**Problem statement**
Copy the entries below word for word, minus the pictures.

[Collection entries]
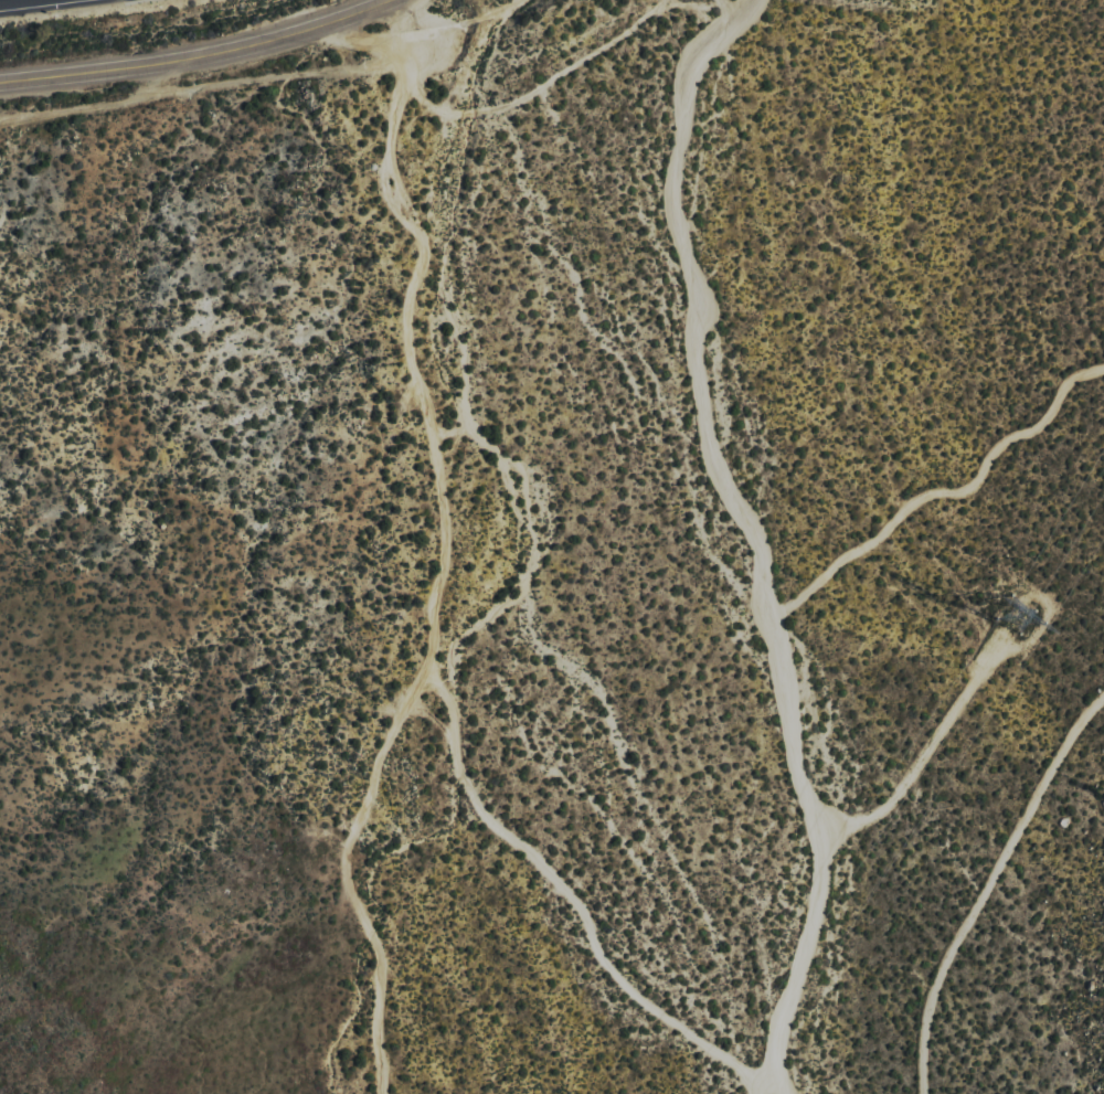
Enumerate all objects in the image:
road: (715, 8)
road: (349, 15)
road: (156, 67)
road: (747, 535)
road: (441, 557)
power tower: (1035, 617)

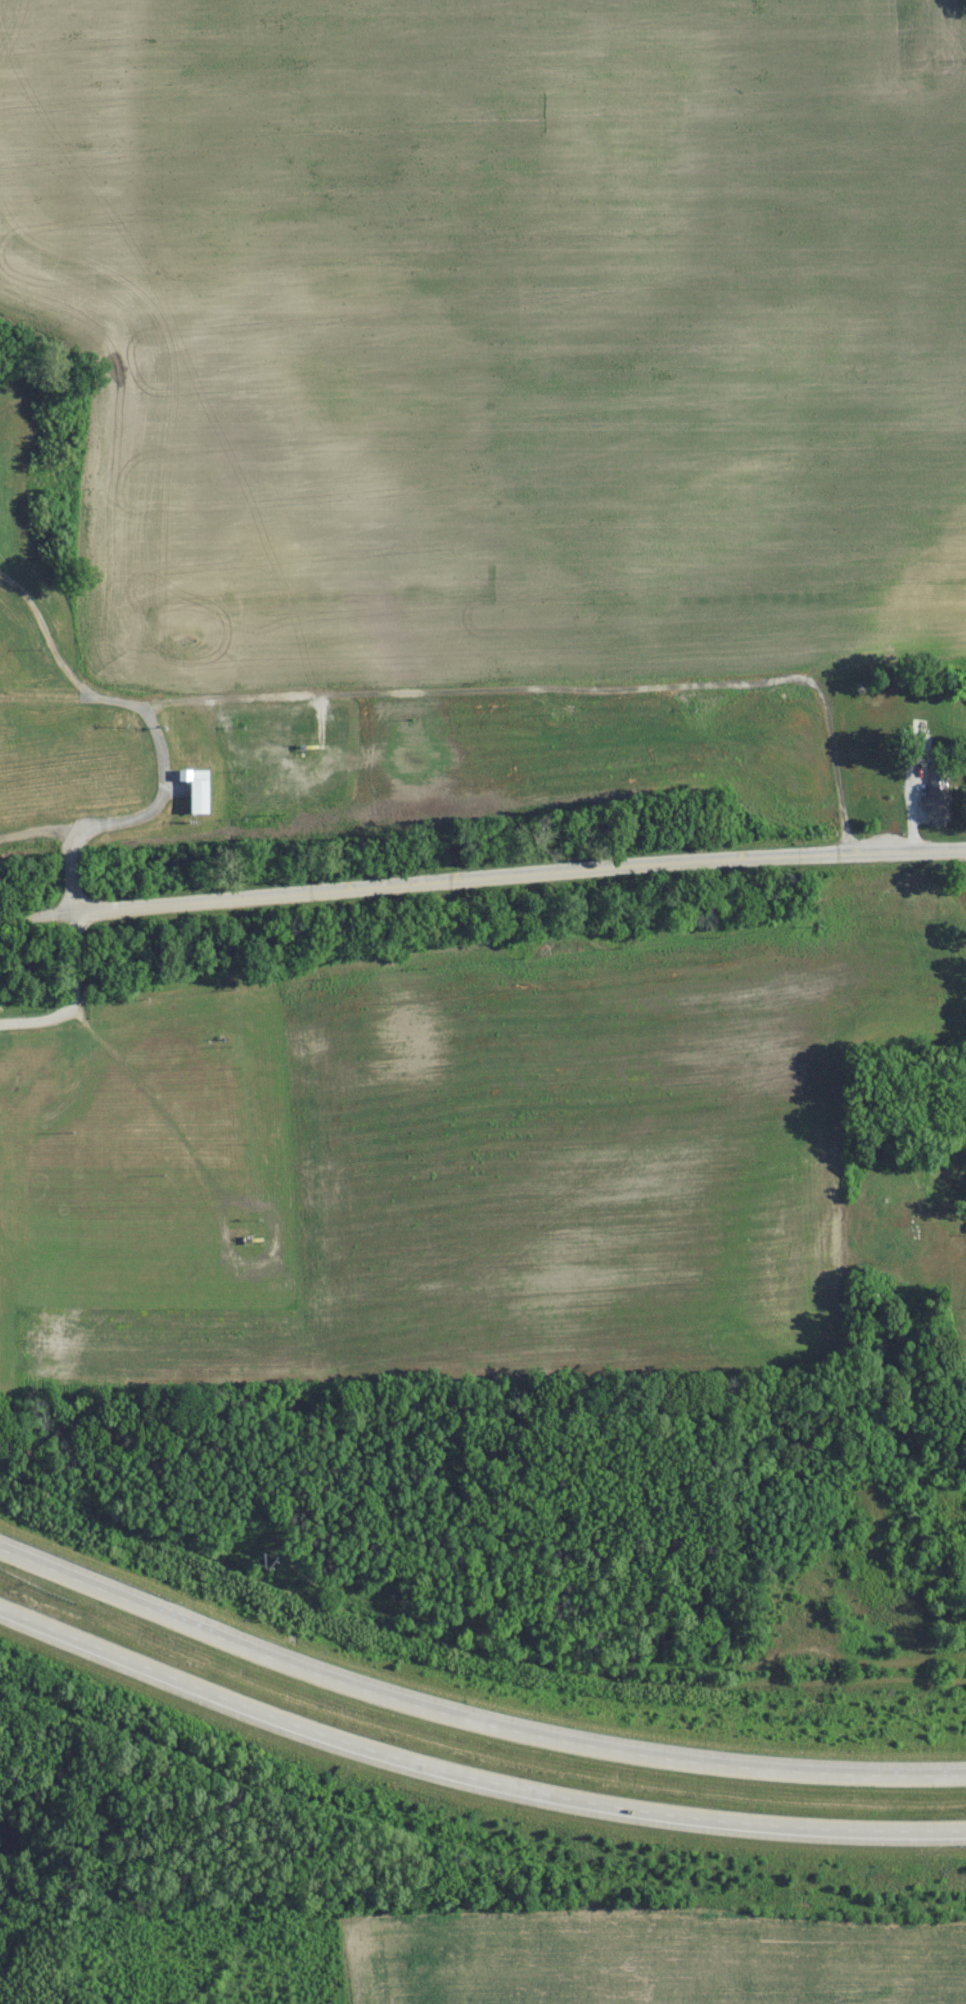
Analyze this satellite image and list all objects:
building: (183, 779)
building: (197, 802)
building: (935, 809)
road: (147, 815)
road: (39, 832)
road: (518, 876)
building: (914, 1225)
road: (470, 1722)
road: (470, 1781)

**Answer space**
Enumerate all objects in the image:
road: (715, 8)
road: (349, 15)
road: (156, 67)
road: (747, 535)
road: (441, 557)
power tower: (1035, 617)

Analyze this satellite image and list all objects:
building: (183, 779)
building: (197, 802)
building: (935, 809)
road: (147, 815)
road: (39, 832)
road: (518, 876)
building: (914, 1225)
road: (470, 1722)
road: (470, 1781)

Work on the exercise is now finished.